(Source data)

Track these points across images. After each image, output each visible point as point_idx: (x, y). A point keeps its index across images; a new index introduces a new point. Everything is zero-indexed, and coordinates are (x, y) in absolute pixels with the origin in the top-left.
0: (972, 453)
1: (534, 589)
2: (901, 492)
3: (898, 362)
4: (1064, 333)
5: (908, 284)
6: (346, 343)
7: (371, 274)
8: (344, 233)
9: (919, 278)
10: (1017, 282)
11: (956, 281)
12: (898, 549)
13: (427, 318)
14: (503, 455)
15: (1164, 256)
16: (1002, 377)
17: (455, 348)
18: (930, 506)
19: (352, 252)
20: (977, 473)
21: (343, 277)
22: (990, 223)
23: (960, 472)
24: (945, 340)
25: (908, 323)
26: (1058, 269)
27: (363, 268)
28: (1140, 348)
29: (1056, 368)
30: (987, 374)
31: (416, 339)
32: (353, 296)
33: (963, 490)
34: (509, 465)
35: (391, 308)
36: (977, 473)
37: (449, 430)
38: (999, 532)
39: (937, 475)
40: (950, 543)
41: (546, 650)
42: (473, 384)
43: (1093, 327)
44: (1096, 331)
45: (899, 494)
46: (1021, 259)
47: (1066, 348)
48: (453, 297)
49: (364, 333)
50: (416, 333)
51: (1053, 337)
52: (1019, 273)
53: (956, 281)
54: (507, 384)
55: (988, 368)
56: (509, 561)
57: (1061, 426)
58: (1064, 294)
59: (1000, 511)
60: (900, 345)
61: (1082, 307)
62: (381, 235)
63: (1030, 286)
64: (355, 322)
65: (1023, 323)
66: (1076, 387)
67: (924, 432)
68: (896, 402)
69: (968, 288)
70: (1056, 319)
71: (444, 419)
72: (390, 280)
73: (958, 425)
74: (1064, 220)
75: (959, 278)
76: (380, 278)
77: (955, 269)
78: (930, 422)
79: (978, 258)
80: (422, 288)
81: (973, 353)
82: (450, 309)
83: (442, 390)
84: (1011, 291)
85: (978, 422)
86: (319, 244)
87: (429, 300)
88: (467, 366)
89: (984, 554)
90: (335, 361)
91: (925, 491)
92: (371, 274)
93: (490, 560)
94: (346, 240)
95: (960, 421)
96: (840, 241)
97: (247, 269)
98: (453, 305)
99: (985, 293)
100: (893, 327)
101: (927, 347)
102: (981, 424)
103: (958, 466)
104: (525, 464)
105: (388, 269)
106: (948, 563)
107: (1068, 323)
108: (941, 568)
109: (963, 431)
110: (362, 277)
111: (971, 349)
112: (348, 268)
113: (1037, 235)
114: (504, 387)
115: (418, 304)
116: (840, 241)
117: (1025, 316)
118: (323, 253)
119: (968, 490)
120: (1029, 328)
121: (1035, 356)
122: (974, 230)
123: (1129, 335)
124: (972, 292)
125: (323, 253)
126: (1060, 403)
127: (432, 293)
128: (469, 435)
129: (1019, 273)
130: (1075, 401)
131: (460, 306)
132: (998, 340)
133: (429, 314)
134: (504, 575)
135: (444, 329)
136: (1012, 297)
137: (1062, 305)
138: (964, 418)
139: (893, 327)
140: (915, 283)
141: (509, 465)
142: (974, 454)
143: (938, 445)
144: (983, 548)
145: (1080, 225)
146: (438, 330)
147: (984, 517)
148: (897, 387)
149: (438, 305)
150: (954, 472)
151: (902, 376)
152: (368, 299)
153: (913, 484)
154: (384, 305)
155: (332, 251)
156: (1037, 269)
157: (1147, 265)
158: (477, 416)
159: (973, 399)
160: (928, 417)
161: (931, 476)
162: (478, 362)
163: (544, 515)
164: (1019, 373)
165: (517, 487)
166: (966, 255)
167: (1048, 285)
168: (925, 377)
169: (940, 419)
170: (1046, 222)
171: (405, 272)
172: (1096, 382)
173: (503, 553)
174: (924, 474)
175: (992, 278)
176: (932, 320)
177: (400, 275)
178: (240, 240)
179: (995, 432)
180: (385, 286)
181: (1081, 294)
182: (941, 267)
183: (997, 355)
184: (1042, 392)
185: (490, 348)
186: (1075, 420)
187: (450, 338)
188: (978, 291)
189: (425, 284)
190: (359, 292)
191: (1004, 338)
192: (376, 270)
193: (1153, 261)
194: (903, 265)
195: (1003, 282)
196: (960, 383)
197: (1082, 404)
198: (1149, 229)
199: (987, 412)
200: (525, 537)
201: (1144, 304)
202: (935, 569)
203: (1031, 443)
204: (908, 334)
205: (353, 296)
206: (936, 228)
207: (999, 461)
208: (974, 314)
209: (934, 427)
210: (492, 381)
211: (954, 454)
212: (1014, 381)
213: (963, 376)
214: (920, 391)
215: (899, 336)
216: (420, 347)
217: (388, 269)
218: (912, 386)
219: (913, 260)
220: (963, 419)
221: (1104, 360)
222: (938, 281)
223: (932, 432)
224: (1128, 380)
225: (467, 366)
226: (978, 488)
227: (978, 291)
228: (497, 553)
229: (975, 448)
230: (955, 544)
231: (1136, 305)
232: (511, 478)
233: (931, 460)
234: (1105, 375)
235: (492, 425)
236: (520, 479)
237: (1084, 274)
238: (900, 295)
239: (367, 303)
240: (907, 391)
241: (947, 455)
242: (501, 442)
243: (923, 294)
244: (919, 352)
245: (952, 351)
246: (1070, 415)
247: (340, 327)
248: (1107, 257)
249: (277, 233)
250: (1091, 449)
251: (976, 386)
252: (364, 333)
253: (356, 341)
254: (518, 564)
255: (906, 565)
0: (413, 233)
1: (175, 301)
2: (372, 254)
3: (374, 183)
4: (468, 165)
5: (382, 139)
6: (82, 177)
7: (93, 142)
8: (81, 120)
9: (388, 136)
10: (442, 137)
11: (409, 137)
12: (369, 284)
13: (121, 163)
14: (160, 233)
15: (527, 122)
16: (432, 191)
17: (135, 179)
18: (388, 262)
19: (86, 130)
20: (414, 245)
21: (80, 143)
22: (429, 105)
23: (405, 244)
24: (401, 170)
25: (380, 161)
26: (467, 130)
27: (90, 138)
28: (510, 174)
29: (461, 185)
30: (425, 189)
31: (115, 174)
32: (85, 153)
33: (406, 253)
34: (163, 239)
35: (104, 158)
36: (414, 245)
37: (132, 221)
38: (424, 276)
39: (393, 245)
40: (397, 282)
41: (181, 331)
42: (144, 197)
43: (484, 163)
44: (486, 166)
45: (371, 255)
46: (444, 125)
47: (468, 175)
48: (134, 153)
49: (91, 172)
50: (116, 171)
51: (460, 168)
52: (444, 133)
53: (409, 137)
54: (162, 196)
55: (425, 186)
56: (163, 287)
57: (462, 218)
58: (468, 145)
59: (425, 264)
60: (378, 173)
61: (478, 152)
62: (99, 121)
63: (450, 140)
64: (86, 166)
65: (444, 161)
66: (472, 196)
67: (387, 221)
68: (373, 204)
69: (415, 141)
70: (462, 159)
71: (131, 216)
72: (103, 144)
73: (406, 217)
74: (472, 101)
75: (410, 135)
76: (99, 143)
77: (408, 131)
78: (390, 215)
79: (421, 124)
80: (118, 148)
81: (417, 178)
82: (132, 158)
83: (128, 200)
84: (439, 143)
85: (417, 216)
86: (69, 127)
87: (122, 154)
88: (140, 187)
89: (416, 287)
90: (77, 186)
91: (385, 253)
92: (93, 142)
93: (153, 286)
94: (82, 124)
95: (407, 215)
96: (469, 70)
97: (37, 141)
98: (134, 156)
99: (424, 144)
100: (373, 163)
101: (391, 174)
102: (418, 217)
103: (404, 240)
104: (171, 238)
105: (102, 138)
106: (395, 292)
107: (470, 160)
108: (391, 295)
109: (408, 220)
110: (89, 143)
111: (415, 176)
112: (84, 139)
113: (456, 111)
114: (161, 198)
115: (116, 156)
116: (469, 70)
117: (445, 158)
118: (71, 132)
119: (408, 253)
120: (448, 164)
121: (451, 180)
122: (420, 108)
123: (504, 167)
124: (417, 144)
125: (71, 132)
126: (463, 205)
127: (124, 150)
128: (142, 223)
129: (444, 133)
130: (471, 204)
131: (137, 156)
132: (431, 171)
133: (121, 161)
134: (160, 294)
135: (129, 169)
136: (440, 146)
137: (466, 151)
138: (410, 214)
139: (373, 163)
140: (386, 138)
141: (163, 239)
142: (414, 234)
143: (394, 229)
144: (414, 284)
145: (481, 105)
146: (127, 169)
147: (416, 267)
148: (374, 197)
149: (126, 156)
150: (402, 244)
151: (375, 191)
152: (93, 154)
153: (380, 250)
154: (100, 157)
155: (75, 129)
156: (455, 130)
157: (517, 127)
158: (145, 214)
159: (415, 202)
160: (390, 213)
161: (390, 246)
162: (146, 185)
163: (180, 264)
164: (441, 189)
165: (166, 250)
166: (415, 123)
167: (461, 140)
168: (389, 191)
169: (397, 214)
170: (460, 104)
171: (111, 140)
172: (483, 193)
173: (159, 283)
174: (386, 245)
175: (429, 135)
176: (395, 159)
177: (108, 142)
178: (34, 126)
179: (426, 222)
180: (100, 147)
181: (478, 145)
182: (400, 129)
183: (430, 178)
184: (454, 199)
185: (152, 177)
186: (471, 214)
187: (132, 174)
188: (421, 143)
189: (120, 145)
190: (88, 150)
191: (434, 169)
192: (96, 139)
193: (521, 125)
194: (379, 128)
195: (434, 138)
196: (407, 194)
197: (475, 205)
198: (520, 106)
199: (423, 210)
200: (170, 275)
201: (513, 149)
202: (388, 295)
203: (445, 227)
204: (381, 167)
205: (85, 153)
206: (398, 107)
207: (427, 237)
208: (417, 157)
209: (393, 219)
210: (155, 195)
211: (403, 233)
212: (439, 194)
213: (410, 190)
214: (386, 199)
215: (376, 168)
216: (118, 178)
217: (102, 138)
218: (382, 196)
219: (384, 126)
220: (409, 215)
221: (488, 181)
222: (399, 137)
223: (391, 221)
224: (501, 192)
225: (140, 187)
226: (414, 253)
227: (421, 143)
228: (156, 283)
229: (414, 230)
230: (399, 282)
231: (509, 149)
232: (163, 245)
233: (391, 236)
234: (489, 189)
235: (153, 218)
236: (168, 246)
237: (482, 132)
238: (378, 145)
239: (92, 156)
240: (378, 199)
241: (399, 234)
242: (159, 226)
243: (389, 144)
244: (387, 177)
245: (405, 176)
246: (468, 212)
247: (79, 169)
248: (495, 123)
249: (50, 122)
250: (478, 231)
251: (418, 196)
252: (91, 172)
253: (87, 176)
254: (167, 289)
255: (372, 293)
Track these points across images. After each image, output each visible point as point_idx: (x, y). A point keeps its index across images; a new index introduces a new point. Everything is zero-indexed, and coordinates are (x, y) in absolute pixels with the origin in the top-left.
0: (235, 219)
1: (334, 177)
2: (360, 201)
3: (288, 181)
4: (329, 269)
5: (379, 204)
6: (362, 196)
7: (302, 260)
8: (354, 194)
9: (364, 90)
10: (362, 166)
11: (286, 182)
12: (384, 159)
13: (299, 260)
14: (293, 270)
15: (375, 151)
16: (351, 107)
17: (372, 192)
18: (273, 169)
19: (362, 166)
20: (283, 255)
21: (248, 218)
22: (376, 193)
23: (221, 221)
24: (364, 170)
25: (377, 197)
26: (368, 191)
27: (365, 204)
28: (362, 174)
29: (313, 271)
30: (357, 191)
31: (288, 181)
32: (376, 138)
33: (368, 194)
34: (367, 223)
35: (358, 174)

**STATED TASK:** Copy the lines of the records word for word, starting at the beginning of the records and ending at the line that contains "71: (444, 419)", with that line included.

**ANSWER TO THE TASK:**
Track these points across images. After each image, output each visible point as point_idx: (x, y). A point keeps its index across images; a new index introduces a new point. Everything is zero-indexed, and coordinates are (x, y) in absolute pixels with the origin in the top-left.
0: (972, 453)
1: (534, 589)
2: (901, 492)
3: (898, 362)
4: (1064, 333)
5: (908, 284)
6: (346, 343)
7: (371, 274)
8: (344, 233)
9: (919, 278)
10: (1017, 282)
11: (956, 281)
12: (898, 549)
13: (427, 318)
14: (503, 455)
15: (1164, 256)
16: (1002, 377)
17: (455, 348)
18: (930, 506)
19: (352, 252)
20: (977, 473)
21: (343, 277)
22: (990, 223)
23: (960, 472)
24: (945, 340)
25: (908, 323)
26: (1058, 269)
27: (363, 268)
28: (1140, 348)
29: (1056, 368)
30: (987, 374)
31: (416, 339)
32: (353, 296)
33: (963, 490)
34: (509, 465)
35: (391, 308)
36: (977, 473)
37: (449, 430)
38: (999, 532)
39: (937, 475)
40: (950, 543)
41: (546, 650)
42: (473, 384)
43: (1093, 327)
44: (1096, 331)
45: (899, 494)
46: (1021, 259)
47: (1066, 348)
48: (453, 297)
49: (364, 333)
50: (416, 333)
51: (1053, 337)
52: (1019, 273)
53: (956, 281)
54: (507, 384)
55: (988, 368)
56: (509, 561)
57: (1061, 426)
58: (1064, 294)
59: (1000, 511)
60: (900, 345)
61: (1082, 307)
62: (381, 235)
63: (1030, 286)
64: (355, 322)
65: (1023, 323)
66: (1076, 387)
67: (924, 432)
68: (896, 402)
69: (968, 288)
70: (1056, 319)
71: (444, 419)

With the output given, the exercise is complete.